▸ Data excerpts:

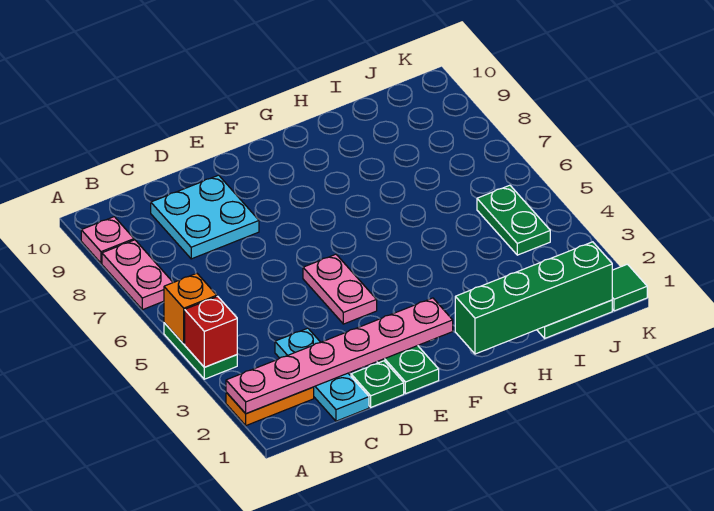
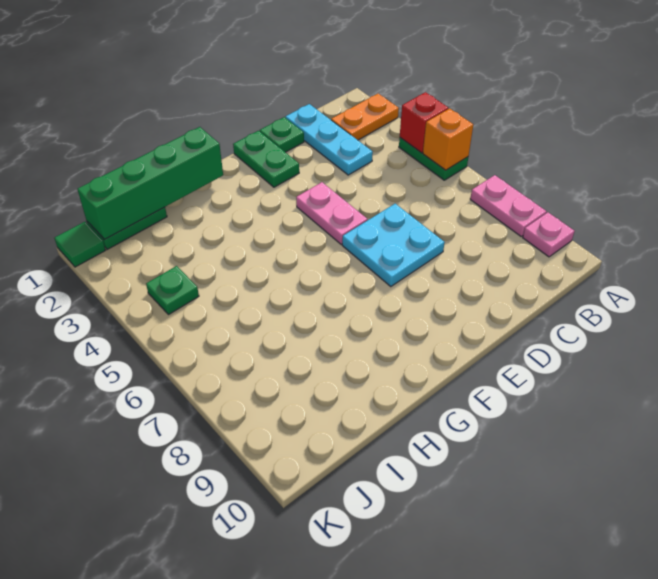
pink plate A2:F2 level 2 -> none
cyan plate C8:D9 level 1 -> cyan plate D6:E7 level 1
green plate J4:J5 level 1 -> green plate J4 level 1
--
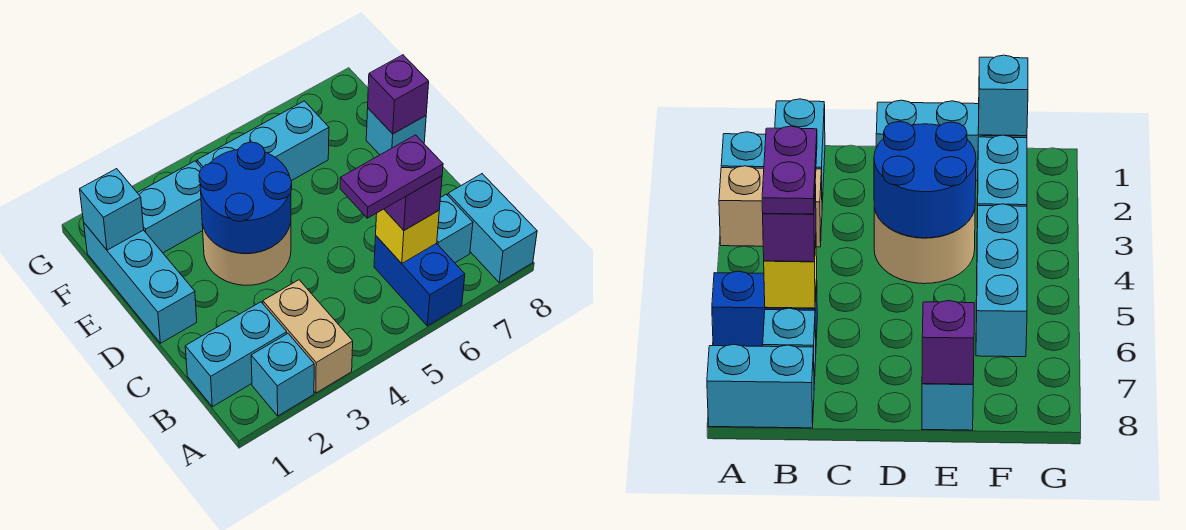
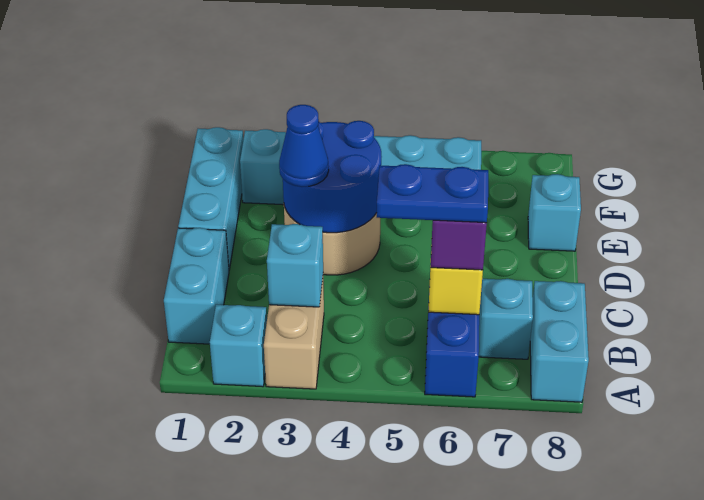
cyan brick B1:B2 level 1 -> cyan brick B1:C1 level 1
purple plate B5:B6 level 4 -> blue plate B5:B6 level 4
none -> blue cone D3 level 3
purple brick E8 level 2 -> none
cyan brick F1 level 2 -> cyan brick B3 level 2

▸ Your instructions:
Every line above from the line with "cyan plate C8:D9" to the line with "green plate J4:J5", inclusive, must be returned exactly; no other line belongs in the reply.

▸ Your solution:
cyan plate C8:D9 level 1 -> cyan plate D6:E7 level 1
green plate J4:J5 level 1 -> green plate J4 level 1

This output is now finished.